YOUR TASK: Copy the listing from its start down through the line containing "center [950, 1406].", swapping "Wheatcombe" for "Millbrook" and leaving all else unchanged.

EXERCISE MATERIAL:
#####
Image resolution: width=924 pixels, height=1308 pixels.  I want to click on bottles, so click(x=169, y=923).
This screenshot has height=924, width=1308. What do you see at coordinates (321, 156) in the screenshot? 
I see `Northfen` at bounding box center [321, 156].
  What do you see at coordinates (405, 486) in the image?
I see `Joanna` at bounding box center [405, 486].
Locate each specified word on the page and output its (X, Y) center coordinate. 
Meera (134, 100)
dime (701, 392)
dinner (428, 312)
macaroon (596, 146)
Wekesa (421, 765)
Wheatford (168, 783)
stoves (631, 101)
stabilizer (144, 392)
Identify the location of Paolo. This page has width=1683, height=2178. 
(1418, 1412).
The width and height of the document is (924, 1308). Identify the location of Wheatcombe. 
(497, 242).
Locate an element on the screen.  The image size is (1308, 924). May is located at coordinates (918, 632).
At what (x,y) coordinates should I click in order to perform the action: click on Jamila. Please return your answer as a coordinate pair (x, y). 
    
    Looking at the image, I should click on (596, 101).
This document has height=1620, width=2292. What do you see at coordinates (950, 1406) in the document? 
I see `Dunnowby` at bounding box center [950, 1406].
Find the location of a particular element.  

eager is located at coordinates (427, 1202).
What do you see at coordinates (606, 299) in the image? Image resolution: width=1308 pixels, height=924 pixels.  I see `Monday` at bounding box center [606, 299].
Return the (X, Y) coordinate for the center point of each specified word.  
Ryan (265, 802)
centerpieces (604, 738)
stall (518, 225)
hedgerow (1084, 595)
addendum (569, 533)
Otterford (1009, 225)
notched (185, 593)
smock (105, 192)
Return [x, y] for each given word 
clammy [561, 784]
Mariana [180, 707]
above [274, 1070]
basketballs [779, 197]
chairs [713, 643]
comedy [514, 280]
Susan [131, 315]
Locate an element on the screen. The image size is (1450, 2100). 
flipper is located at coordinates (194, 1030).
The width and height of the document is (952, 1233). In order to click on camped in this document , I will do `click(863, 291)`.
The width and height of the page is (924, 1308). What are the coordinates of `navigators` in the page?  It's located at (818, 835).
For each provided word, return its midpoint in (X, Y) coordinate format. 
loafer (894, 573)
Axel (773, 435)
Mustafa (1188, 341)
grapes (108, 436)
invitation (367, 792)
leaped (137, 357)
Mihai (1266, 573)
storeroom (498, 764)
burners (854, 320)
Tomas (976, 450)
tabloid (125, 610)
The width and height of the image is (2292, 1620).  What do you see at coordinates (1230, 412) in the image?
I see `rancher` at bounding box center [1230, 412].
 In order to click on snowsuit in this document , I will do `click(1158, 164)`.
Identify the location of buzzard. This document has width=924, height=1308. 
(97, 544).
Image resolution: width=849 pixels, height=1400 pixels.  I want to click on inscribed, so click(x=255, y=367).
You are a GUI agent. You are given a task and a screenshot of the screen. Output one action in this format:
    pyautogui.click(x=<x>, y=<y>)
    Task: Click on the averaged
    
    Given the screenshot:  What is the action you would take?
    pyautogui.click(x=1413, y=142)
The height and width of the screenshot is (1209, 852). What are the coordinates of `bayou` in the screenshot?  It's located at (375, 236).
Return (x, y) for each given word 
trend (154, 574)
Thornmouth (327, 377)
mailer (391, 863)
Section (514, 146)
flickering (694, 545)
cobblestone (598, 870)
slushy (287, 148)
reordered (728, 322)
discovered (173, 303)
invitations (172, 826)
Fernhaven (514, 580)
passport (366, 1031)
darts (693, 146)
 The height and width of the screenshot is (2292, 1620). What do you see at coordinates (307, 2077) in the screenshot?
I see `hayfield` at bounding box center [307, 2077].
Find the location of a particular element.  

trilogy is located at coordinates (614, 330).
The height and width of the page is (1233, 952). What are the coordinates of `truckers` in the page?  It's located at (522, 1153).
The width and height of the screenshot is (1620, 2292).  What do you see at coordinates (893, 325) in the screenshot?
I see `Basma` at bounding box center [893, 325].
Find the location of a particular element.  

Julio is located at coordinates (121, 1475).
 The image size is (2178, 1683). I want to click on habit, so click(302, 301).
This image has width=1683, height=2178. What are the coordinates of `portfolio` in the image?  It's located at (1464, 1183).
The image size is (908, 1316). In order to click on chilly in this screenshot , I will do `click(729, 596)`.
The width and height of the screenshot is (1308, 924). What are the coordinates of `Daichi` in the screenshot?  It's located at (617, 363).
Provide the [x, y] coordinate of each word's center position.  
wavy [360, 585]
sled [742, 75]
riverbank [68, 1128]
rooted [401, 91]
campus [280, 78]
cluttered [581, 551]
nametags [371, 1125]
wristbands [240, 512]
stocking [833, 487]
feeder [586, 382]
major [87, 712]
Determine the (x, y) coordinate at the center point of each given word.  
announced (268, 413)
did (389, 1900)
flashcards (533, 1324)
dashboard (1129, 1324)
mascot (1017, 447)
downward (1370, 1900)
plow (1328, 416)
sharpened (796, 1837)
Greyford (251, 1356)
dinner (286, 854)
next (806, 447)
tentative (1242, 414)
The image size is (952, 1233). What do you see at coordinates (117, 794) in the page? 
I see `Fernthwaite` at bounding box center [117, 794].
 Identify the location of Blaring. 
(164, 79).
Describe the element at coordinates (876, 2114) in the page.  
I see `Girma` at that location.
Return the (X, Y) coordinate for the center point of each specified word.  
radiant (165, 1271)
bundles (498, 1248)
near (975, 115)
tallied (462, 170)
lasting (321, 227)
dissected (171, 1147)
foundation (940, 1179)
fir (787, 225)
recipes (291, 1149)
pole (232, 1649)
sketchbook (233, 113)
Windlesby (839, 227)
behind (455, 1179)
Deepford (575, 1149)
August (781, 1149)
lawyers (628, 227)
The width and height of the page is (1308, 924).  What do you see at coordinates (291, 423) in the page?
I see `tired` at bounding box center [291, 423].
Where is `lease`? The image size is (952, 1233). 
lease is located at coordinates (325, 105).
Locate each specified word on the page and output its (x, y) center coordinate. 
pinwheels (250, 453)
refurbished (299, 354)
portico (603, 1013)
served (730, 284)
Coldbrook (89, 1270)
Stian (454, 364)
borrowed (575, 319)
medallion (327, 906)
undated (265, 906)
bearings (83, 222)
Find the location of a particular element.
#####
WRITTEN ANSWER:
Image resolution: width=924 pixels, height=1308 pixels.  I want to click on bottles, so click(x=169, y=923).
This screenshot has height=924, width=1308. What do you see at coordinates (321, 156) in the screenshot? 
I see `Northfen` at bounding box center [321, 156].
  What do you see at coordinates (405, 486) in the image?
I see `Joanna` at bounding box center [405, 486].
Locate each specified word on the page and output its (X, Y) center coordinate. 
Meera (134, 100)
dime (701, 392)
dinner (428, 312)
macaroon (596, 146)
Wekesa (421, 765)
Wheatford (168, 783)
stoves (631, 101)
stabilizer (144, 392)
Identify the location of Paolo. This page has width=1683, height=2178. 
(1418, 1412).
The width and height of the document is (924, 1308). Identify the location of Millbrook. 
(497, 242).
Locate an element on the screen.  The image size is (1308, 924). May is located at coordinates (918, 632).
At what (x,y) coordinates should I click in order to perform the action: click on Jamila. Please return your answer as a coordinate pair (x, y). 
    
    Looking at the image, I should click on (596, 101).
This document has height=1620, width=2292. What do you see at coordinates (950, 1406) in the document? 
I see `Dunnowby` at bounding box center [950, 1406].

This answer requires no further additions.